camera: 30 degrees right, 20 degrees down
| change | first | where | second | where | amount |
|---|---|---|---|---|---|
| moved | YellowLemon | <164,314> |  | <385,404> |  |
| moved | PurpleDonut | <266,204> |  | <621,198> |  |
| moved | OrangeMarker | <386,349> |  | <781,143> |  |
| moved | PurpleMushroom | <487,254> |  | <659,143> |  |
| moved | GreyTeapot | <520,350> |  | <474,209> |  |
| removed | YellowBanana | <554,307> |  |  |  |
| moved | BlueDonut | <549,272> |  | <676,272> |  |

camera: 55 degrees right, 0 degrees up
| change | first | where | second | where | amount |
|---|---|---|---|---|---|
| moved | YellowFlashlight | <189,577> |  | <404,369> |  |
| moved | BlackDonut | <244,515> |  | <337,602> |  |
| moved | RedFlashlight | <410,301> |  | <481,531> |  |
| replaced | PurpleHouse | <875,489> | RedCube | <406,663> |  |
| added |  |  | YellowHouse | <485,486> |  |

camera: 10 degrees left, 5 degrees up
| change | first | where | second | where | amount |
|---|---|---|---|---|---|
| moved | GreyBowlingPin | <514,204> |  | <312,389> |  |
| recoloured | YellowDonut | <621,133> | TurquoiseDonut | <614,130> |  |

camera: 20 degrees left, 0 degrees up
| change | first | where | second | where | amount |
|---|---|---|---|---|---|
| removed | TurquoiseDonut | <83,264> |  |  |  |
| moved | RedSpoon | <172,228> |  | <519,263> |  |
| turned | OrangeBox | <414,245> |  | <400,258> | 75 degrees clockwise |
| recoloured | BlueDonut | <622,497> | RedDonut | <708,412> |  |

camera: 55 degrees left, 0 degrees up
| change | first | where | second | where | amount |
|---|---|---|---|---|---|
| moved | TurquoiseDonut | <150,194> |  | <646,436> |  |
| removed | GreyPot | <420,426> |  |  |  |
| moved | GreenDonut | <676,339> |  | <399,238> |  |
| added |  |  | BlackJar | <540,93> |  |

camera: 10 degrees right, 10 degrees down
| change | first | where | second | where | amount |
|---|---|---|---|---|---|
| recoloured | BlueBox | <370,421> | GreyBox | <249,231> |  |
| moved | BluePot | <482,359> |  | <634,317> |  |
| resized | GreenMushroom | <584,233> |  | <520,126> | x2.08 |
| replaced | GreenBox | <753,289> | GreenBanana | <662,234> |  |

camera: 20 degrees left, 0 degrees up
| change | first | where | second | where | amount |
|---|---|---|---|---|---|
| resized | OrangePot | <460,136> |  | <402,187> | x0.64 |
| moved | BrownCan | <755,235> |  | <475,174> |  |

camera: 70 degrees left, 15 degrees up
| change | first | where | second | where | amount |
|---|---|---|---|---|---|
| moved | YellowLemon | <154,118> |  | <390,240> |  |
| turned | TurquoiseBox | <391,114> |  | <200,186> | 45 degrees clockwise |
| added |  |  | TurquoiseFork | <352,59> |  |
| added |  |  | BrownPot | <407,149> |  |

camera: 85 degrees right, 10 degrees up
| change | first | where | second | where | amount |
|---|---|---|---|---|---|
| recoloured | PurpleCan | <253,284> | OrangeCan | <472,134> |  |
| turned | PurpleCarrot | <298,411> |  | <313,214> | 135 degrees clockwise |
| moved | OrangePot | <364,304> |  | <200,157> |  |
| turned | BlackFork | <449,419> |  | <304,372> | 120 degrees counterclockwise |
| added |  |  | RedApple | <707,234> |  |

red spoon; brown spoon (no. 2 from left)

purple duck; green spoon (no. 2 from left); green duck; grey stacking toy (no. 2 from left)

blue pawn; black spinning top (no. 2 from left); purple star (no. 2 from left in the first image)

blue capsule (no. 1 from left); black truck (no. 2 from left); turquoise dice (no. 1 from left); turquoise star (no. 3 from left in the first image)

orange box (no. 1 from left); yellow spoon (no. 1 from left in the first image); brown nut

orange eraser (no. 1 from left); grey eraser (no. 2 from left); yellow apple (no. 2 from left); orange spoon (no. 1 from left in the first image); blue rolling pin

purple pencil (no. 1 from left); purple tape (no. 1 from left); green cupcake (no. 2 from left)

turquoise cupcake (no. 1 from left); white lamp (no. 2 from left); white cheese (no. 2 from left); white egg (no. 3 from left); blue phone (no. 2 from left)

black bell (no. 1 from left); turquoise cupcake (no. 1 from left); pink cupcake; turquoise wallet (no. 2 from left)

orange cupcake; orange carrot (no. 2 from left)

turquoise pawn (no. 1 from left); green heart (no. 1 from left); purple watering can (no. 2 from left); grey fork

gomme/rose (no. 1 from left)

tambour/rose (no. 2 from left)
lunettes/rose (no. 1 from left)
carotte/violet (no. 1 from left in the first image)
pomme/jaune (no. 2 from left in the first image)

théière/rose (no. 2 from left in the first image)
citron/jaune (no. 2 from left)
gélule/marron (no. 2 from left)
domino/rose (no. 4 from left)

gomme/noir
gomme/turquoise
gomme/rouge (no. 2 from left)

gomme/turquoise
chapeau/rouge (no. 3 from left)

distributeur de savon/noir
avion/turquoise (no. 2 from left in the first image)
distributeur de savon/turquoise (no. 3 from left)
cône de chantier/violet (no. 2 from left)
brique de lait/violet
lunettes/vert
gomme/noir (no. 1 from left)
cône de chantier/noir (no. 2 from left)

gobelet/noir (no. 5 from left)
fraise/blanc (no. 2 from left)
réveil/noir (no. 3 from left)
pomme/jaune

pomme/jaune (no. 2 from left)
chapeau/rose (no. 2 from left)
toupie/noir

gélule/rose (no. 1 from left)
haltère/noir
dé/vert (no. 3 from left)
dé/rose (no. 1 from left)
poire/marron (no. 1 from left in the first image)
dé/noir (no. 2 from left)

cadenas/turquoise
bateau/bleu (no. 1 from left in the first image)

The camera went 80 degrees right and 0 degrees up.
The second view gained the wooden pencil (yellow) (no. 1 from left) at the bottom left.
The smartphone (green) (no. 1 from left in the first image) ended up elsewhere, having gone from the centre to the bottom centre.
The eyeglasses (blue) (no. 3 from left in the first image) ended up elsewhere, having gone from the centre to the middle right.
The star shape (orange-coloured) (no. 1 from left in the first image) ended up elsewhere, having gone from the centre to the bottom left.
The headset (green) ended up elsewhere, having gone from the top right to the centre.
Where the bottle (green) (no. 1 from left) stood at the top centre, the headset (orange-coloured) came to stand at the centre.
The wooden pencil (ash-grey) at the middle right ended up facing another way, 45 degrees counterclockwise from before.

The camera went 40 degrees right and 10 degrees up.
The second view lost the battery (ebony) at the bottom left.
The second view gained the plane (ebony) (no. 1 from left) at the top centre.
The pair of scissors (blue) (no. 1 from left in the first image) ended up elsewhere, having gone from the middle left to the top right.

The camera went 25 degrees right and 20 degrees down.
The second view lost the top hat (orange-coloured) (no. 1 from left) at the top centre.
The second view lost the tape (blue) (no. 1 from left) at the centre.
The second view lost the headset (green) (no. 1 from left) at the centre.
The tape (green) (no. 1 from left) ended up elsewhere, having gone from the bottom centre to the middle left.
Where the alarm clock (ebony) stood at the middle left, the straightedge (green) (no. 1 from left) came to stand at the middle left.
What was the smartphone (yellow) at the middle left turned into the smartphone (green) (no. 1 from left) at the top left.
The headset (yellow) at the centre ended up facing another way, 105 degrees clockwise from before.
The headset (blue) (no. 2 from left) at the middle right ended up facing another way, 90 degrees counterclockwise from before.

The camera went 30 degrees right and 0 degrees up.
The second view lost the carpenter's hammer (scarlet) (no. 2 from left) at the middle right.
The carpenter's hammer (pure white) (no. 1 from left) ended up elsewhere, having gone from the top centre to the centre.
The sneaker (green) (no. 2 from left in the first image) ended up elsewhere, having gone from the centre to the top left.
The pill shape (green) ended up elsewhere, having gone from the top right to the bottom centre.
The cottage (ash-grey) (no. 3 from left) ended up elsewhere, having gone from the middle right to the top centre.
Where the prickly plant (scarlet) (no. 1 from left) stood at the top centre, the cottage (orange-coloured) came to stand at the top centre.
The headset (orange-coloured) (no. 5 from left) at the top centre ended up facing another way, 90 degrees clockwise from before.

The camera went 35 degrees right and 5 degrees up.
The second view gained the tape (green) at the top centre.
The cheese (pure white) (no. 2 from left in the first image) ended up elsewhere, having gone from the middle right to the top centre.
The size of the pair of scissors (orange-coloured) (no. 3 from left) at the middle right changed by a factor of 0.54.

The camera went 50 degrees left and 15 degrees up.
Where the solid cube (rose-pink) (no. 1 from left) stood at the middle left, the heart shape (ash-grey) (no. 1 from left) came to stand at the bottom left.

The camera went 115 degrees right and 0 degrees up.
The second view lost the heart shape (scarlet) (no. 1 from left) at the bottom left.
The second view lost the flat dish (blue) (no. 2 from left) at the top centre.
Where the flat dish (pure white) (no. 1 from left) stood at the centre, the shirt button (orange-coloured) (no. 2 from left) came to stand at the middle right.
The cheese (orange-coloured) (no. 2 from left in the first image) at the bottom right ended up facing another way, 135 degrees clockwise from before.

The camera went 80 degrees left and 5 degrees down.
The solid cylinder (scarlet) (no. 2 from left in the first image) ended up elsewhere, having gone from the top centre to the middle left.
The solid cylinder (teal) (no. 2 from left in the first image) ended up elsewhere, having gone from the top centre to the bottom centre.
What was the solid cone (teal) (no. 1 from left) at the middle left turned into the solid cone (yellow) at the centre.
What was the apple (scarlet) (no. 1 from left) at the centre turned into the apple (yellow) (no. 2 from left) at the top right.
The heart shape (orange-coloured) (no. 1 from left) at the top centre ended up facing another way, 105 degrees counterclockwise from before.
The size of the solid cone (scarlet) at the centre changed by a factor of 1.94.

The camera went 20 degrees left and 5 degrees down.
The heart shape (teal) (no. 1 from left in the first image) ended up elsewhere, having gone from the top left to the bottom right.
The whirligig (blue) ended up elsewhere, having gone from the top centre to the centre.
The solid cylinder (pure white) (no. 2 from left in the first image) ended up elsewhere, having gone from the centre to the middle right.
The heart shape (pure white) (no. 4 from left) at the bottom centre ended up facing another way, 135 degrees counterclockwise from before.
---*---
**About this exercise:** The line above containing "The camera went 80 degrees right", the line containing "Where the bottle", and every line between them are to be transcribed exactly; no other line is wanted.

**Answer to this task:**
The camera went 80 degrees right and 0 degrees up.
The second view gained the wooden pencil (yellow) (no. 1 from left) at the bottom left.
The smartphone (green) (no. 1 from left in the first image) ended up elsewhere, having gone from the centre to the bottom centre.
The eyeglasses (blue) (no. 3 from left in the first image) ended up elsewhere, having gone from the centre to the middle right.
The star shape (orange-coloured) (no. 1 from left in the first image) ended up elsewhere, having gone from the centre to the bottom left.
The headset (green) ended up elsewhere, having gone from the top right to the centre.
Where the bottle (green) (no. 1 from left) stood at the top centre, the headset (orange-coloured) came to stand at the centre.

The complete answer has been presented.